Problem description — Only the lines from the one containing "camera: 85 degrees right, 5 degrees down" to the end of the material belong in your answer. Please copy them word for word.
---------- Provided data ----------
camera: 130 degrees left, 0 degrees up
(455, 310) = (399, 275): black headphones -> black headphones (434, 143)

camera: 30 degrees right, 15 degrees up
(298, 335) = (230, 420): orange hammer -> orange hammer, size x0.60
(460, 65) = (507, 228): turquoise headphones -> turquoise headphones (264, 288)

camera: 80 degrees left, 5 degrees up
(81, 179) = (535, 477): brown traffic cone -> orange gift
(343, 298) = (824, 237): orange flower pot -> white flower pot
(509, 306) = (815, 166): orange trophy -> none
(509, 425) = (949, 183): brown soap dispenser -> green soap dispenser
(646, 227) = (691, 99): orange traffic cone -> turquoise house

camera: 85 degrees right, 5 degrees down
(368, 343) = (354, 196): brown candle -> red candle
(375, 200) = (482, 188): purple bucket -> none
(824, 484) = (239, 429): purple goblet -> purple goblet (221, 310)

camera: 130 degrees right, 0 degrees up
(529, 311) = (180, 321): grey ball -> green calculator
----------
Answer —
camera: 85 degrees right, 5 degrees down
(368, 343) = (354, 196): brown candle -> red candle
(375, 200) = (482, 188): purple bucket -> none
(824, 484) = (239, 429): purple goblet -> purple goblet (221, 310)

camera: 130 degrees right, 0 degrees up
(529, 311) = (180, 321): grey ball -> green calculator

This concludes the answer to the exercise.